● **How to complete this task**: Below are the data; count the lines with the string "none" in them and give that number only.
Top of Recorded data
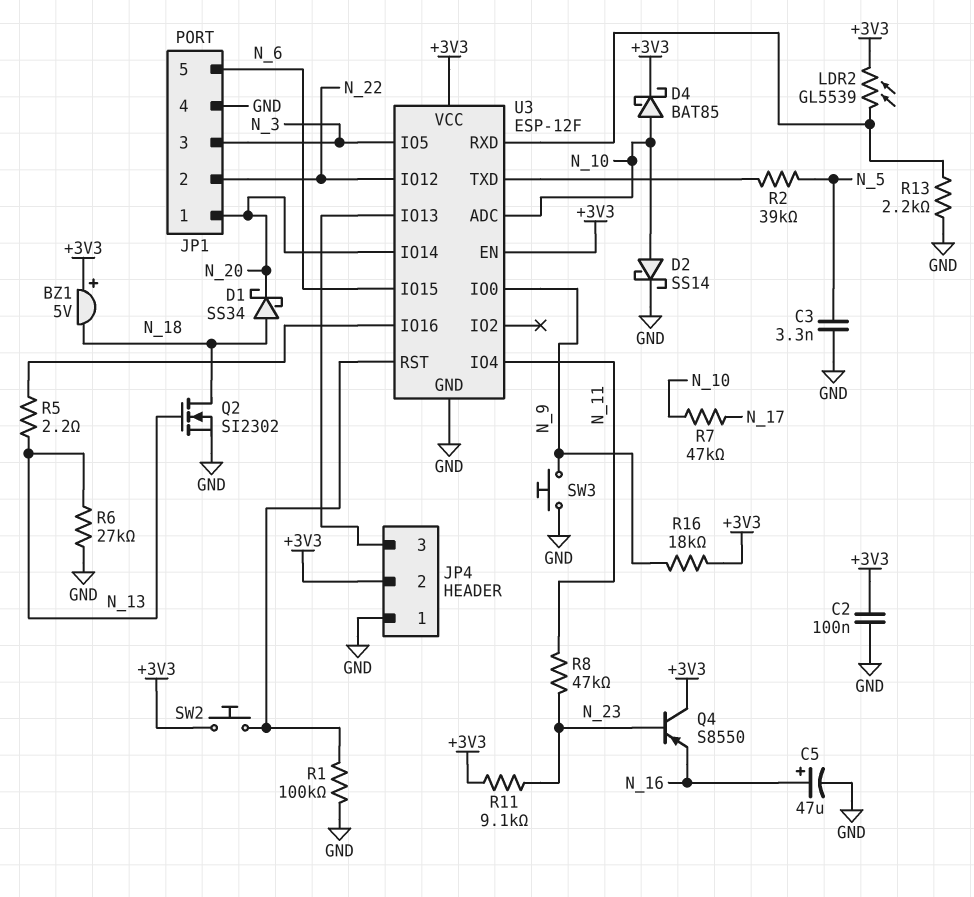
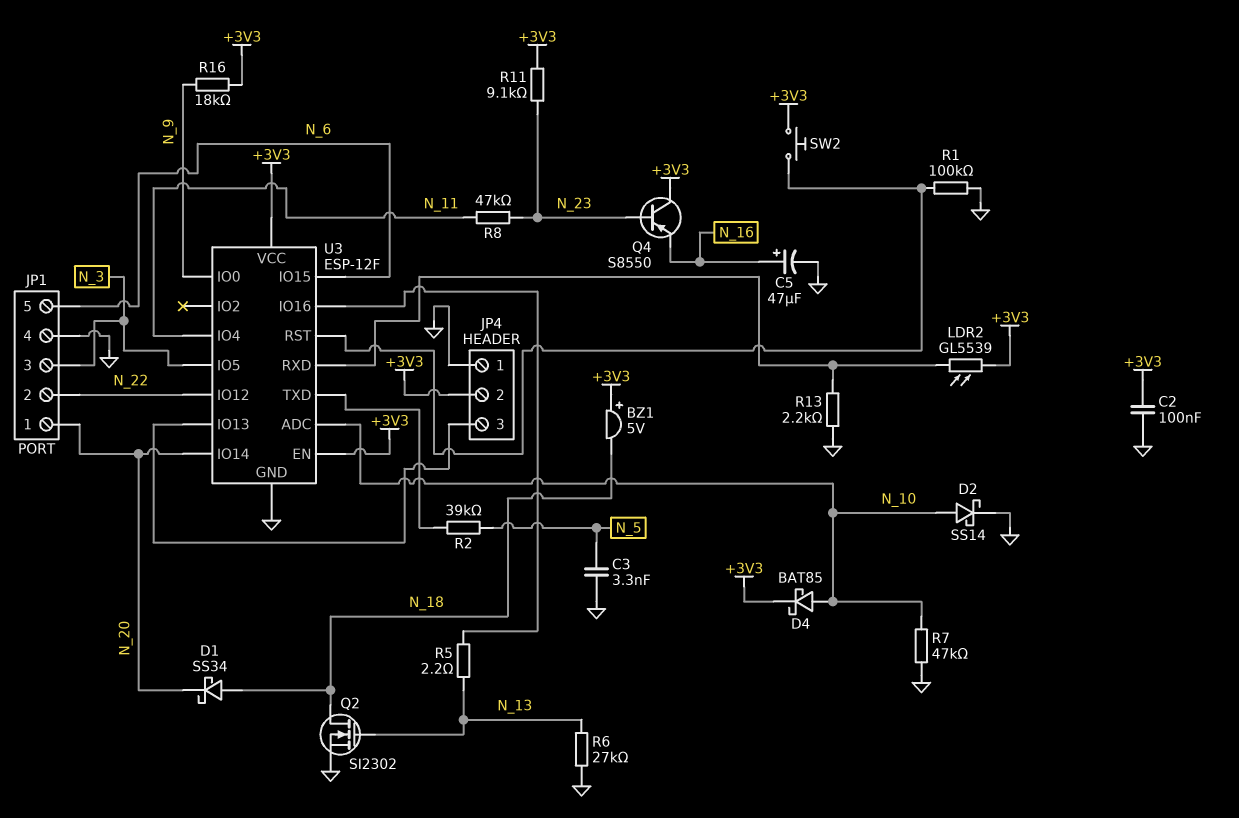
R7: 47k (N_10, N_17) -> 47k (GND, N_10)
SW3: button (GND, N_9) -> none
Bottom of Recorded data
Top of Recorded data
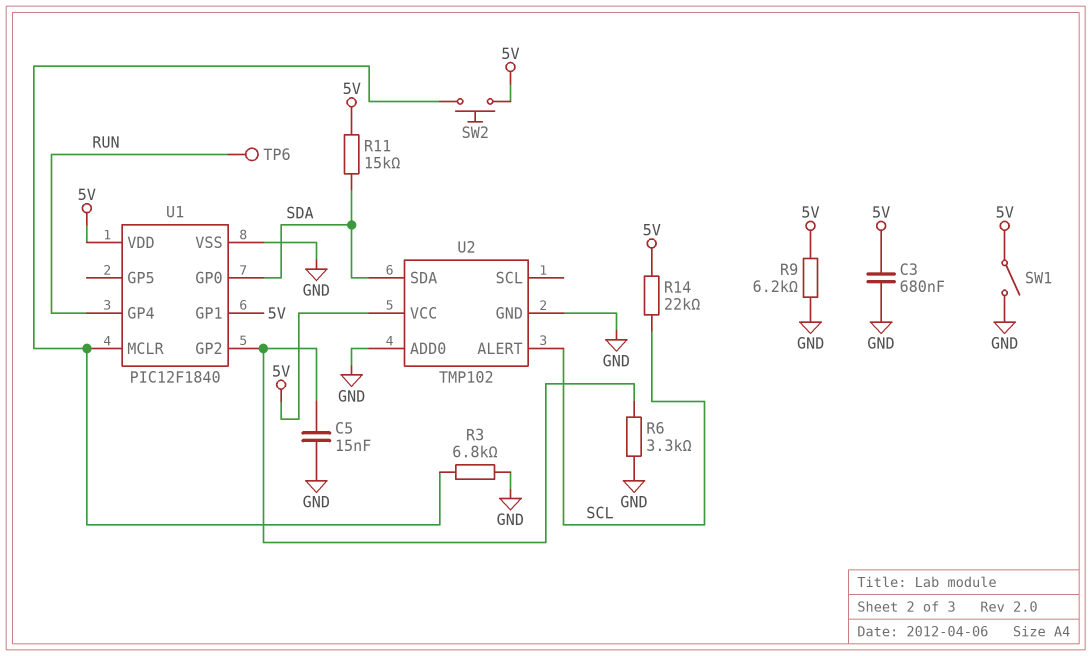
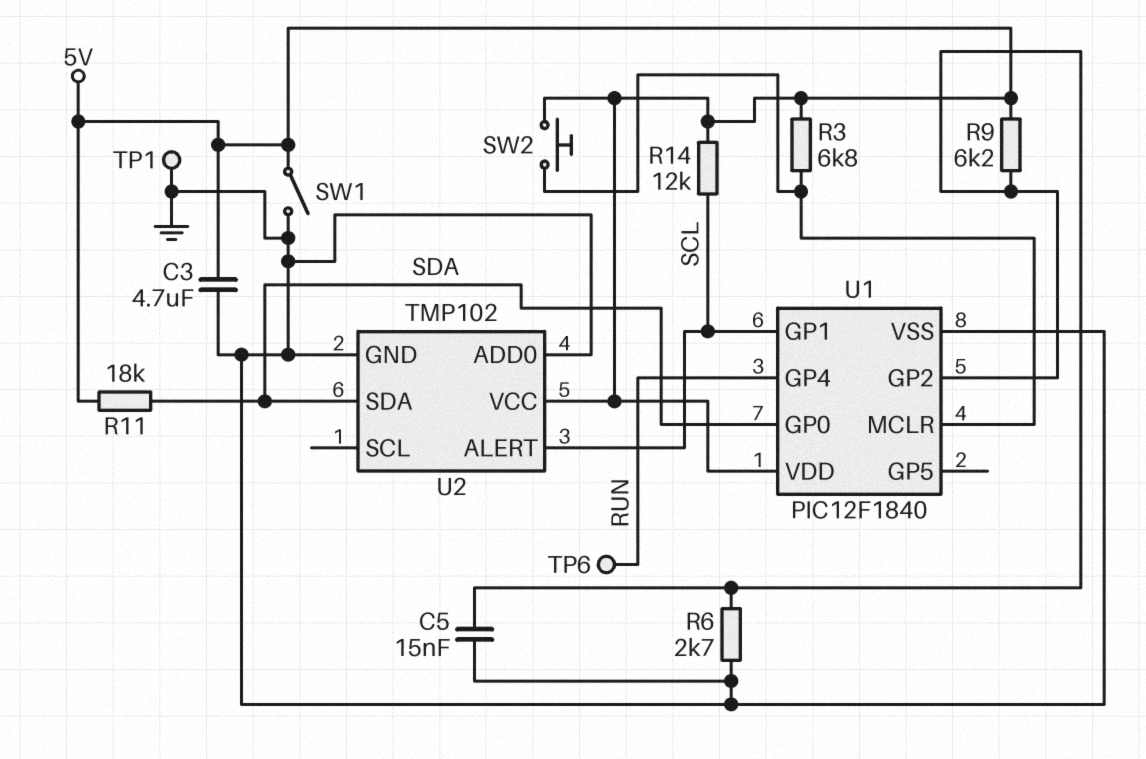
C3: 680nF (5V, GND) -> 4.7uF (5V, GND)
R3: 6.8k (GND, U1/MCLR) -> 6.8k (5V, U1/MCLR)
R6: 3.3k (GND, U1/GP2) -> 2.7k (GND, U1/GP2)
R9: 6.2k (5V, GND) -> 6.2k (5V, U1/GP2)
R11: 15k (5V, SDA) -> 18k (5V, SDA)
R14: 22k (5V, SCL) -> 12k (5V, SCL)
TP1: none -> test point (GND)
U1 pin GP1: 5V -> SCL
Bottom of Recorded data
● **Task answer**: 2